§ **Data extracts**
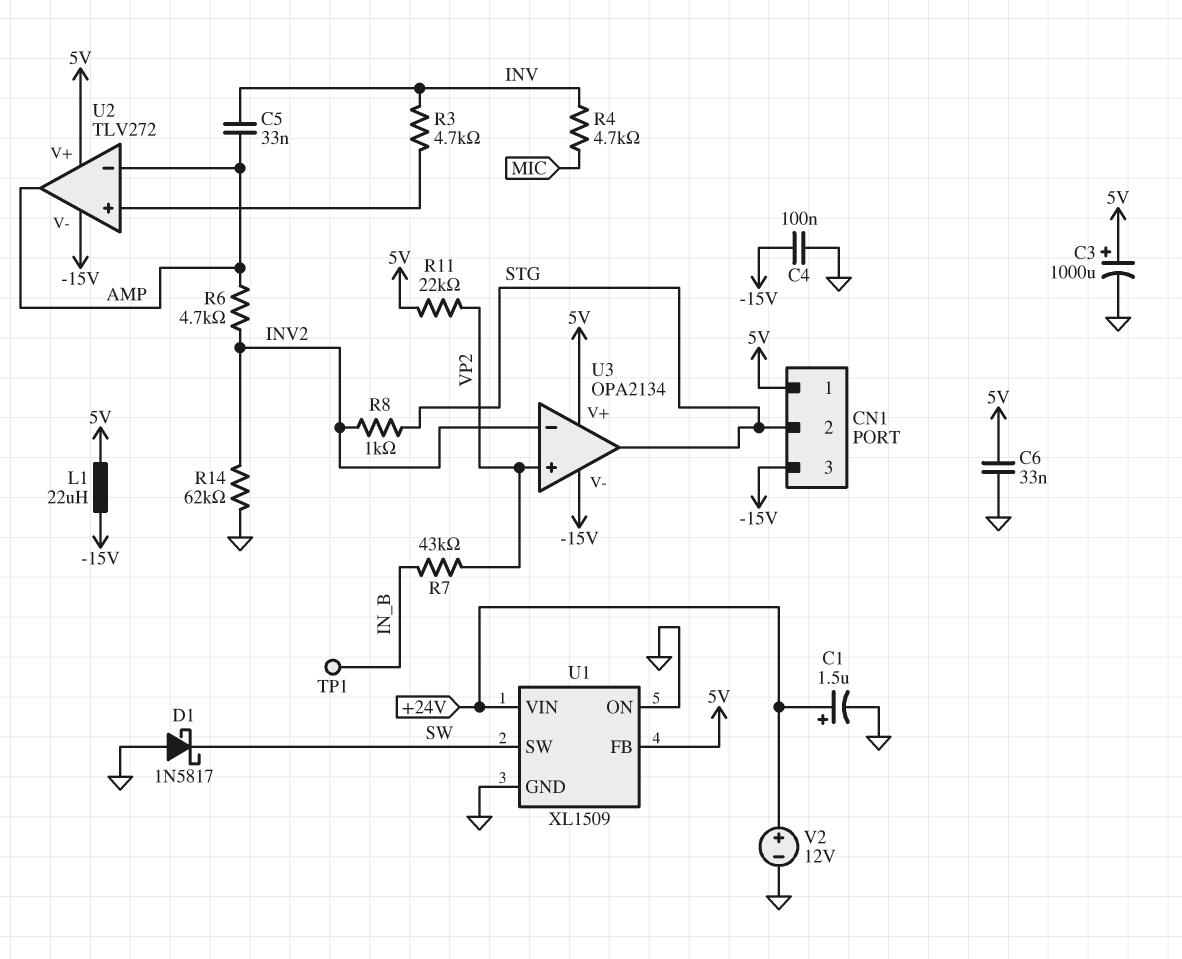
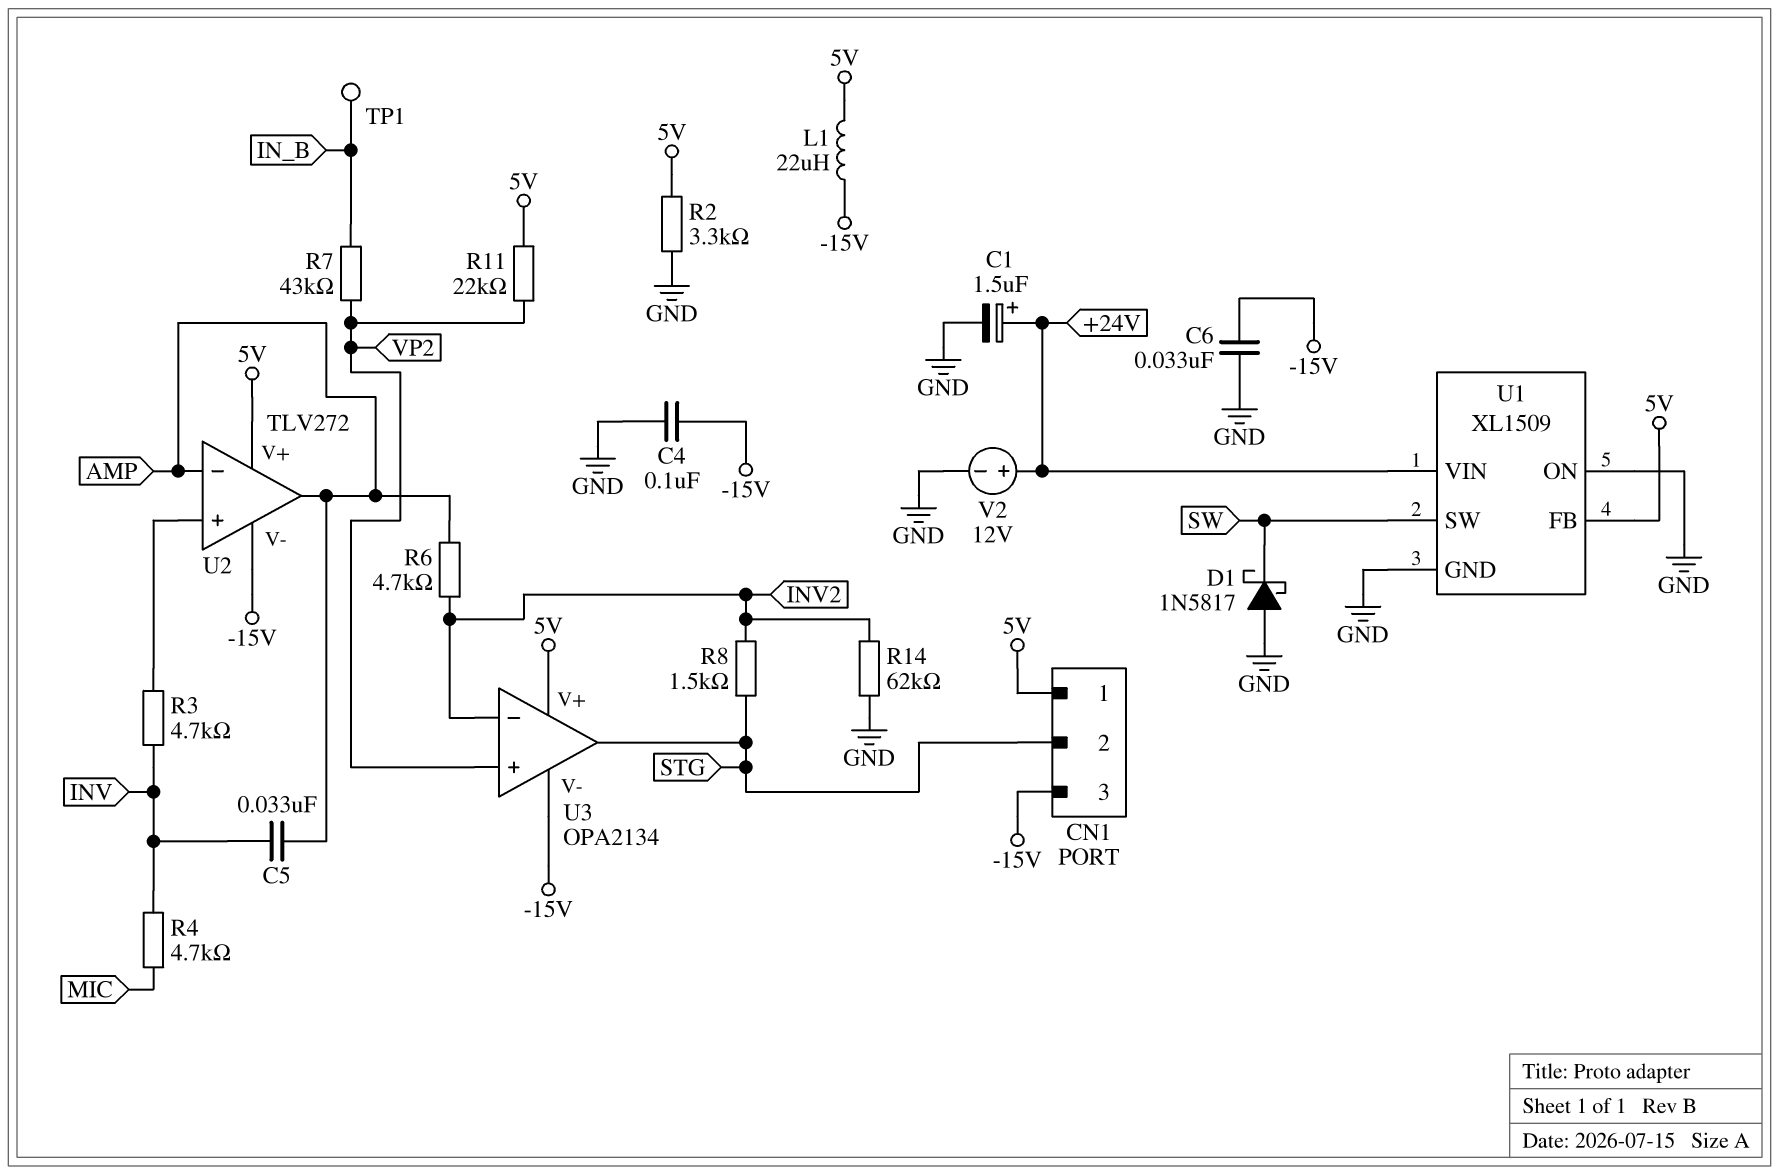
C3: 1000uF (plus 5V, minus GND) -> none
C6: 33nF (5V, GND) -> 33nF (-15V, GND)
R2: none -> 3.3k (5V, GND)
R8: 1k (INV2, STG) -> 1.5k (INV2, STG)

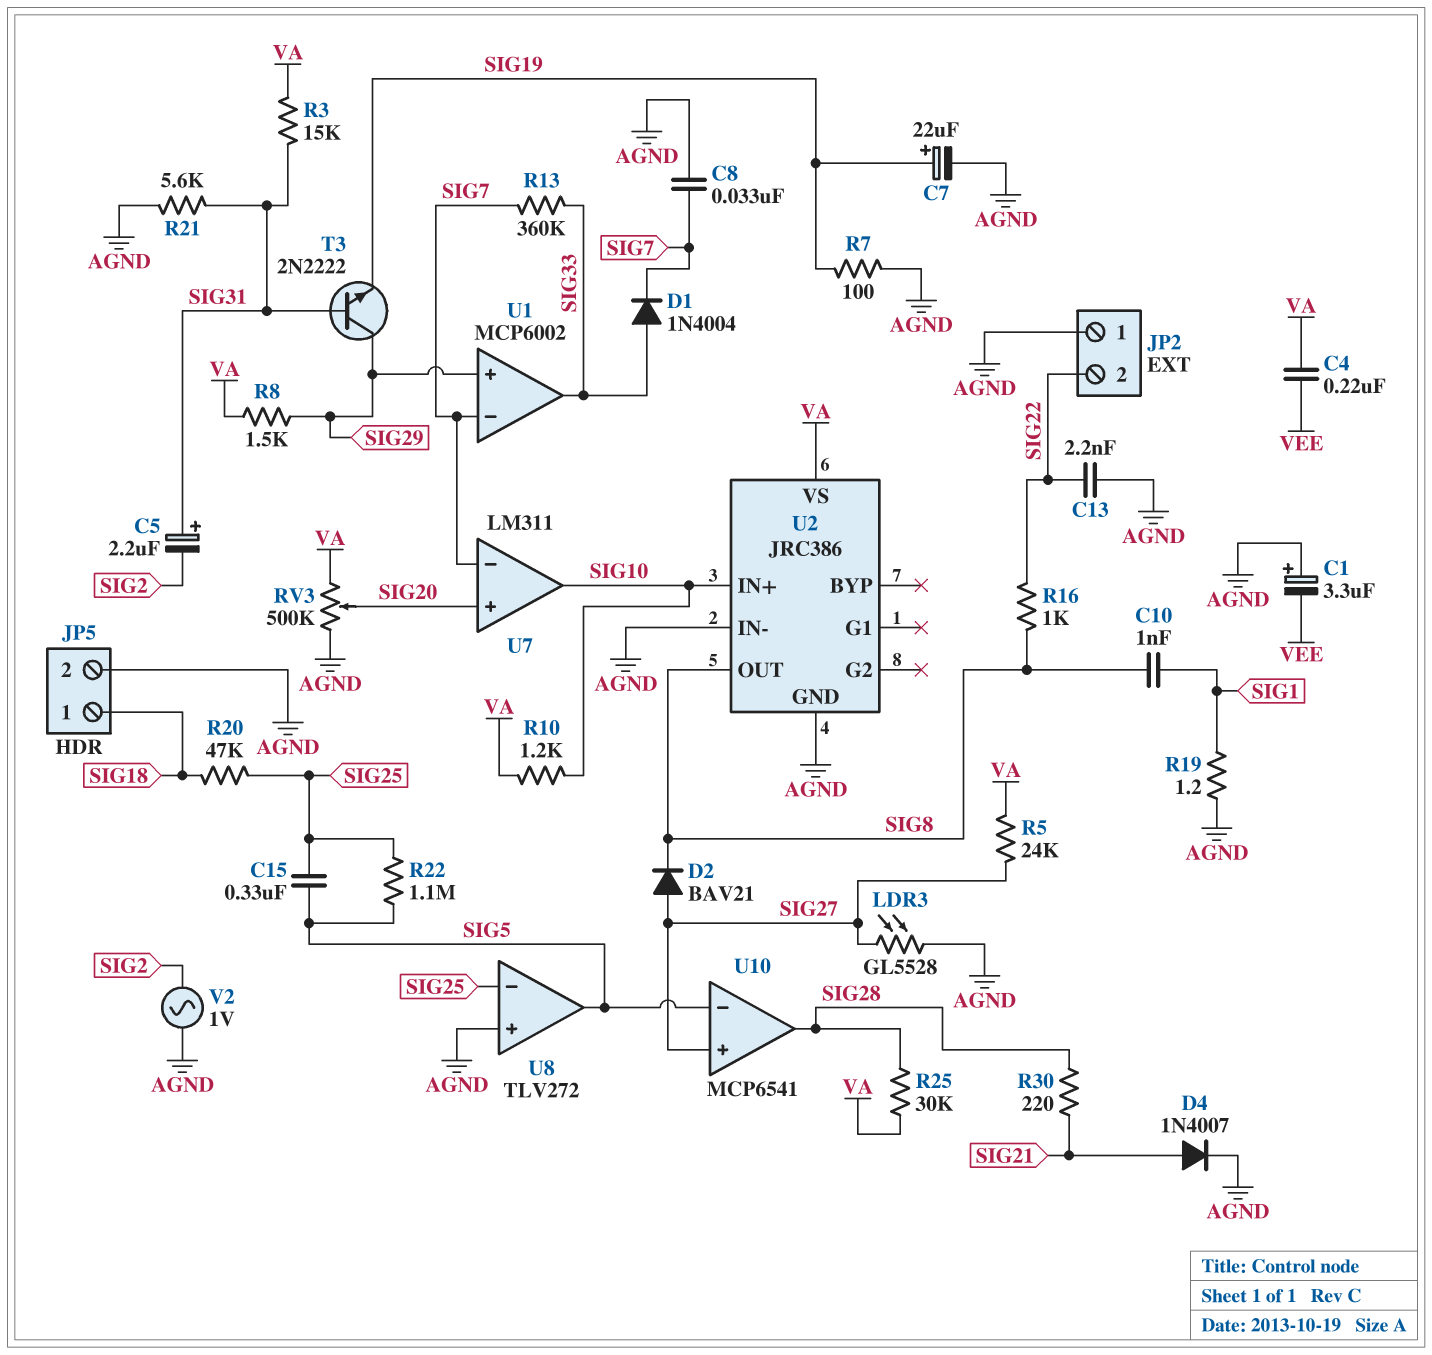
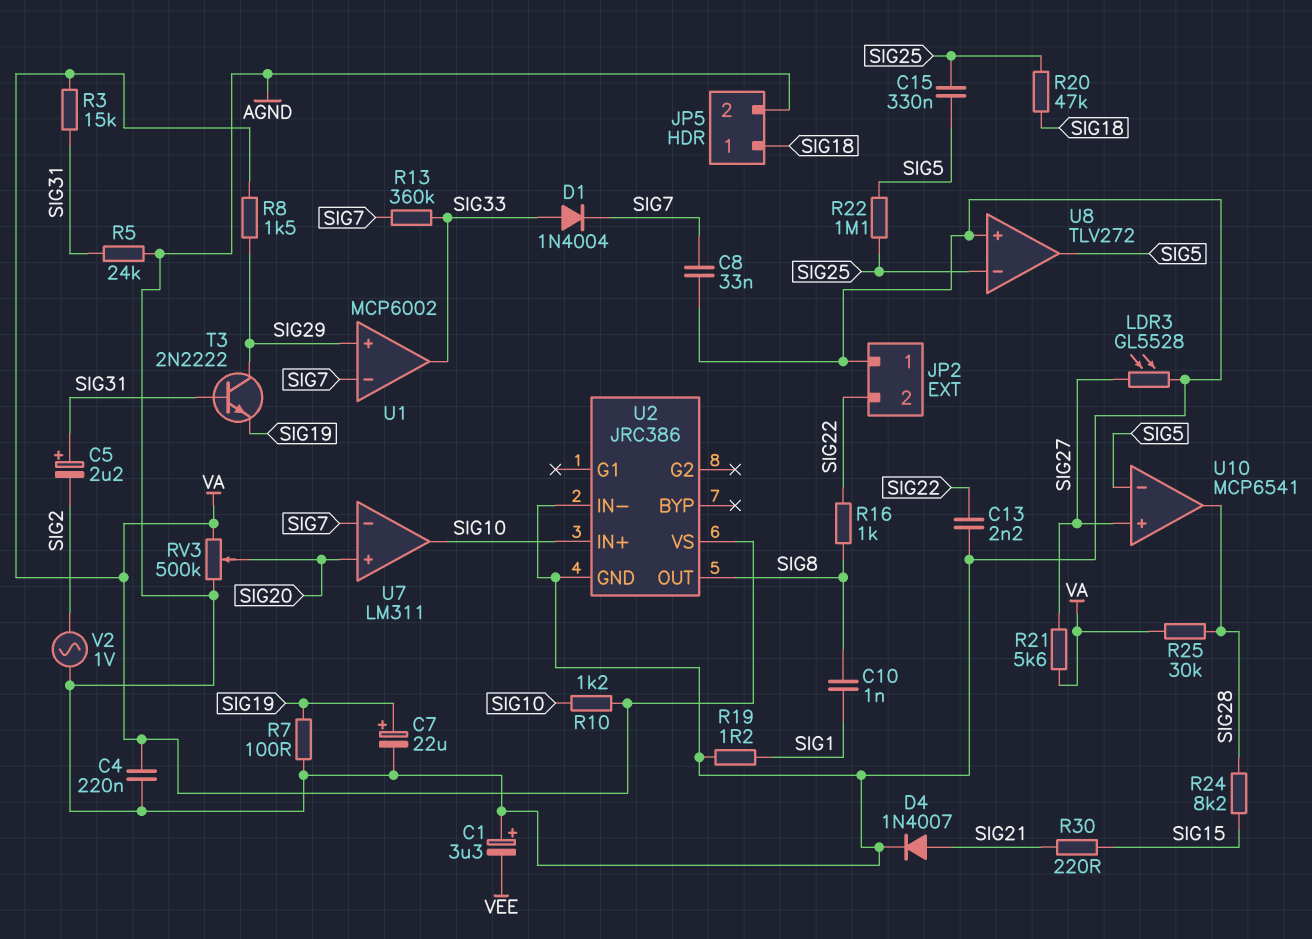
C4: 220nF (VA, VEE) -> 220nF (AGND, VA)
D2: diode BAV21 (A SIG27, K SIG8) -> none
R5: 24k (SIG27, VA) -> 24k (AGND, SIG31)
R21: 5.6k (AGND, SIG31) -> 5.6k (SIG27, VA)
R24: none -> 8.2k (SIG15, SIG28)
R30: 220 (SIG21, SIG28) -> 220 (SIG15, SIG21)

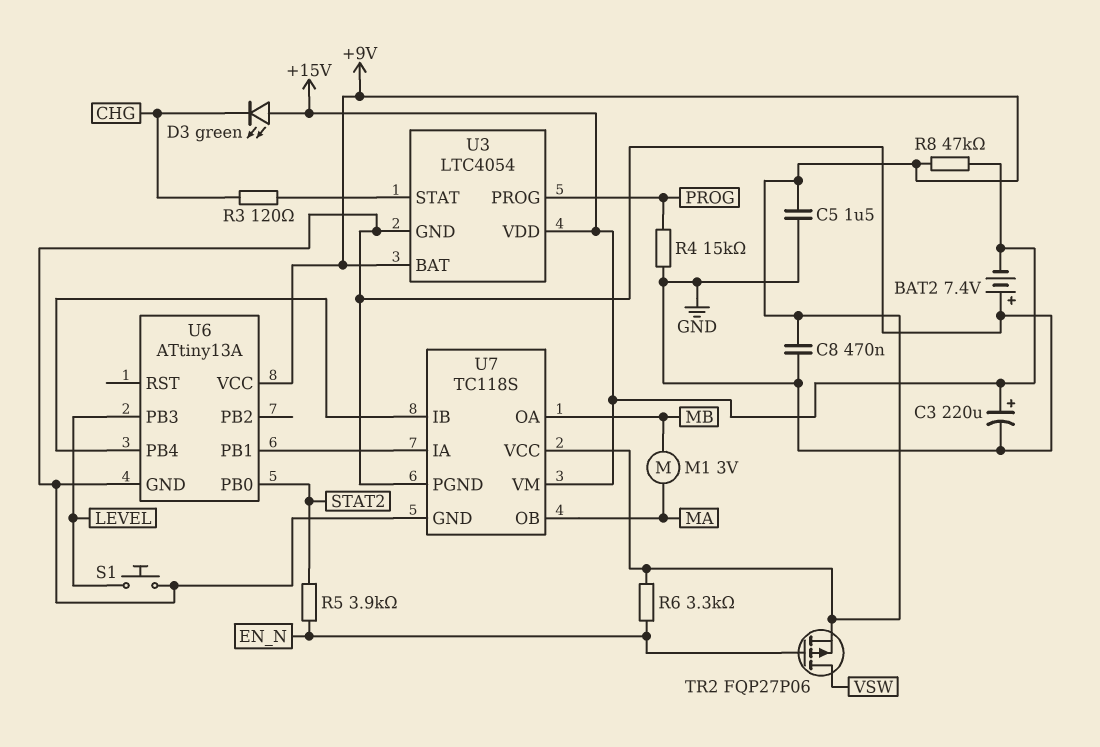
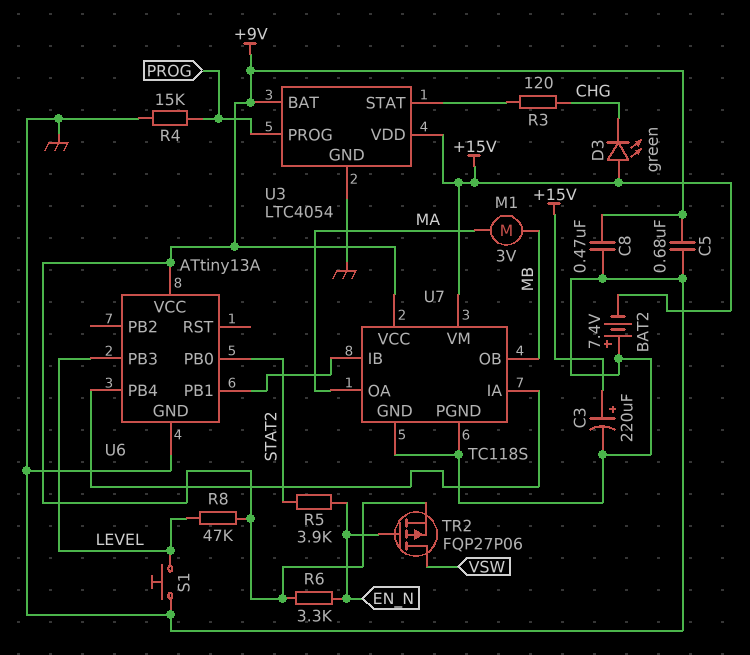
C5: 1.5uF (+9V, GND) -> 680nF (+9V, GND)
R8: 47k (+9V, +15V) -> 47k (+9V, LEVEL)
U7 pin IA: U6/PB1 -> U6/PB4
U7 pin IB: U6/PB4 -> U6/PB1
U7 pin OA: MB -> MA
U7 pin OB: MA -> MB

§ **What this task involves**
Repeat the records verbatim, excluding pictures.

§ **Exercise solution**
C3: 1000uF (plus 5V, minus GND) -> none
C6: 33nF (5V, GND) -> 33nF (-15V, GND)
R2: none -> 3.3k (5V, GND)
R8: 1k (INV2, STG) -> 1.5k (INV2, STG)

C4: 220nF (VA, VEE) -> 220nF (AGND, VA)
D2: diode BAV21 (A SIG27, K SIG8) -> none
R5: 24k (SIG27, VA) -> 24k (AGND, SIG31)
R21: 5.6k (AGND, SIG31) -> 5.6k (SIG27, VA)
R24: none -> 8.2k (SIG15, SIG28)
R30: 220 (SIG21, SIG28) -> 220 (SIG15, SIG21)

C5: 1.5uF (+9V, GND) -> 680nF (+9V, GND)
R8: 47k (+9V, +15V) -> 47k (+9V, LEVEL)
U7 pin IA: U6/PB1 -> U6/PB4
U7 pin IB: U6/PB4 -> U6/PB1
U7 pin OA: MB -> MA
U7 pin OB: MA -> MB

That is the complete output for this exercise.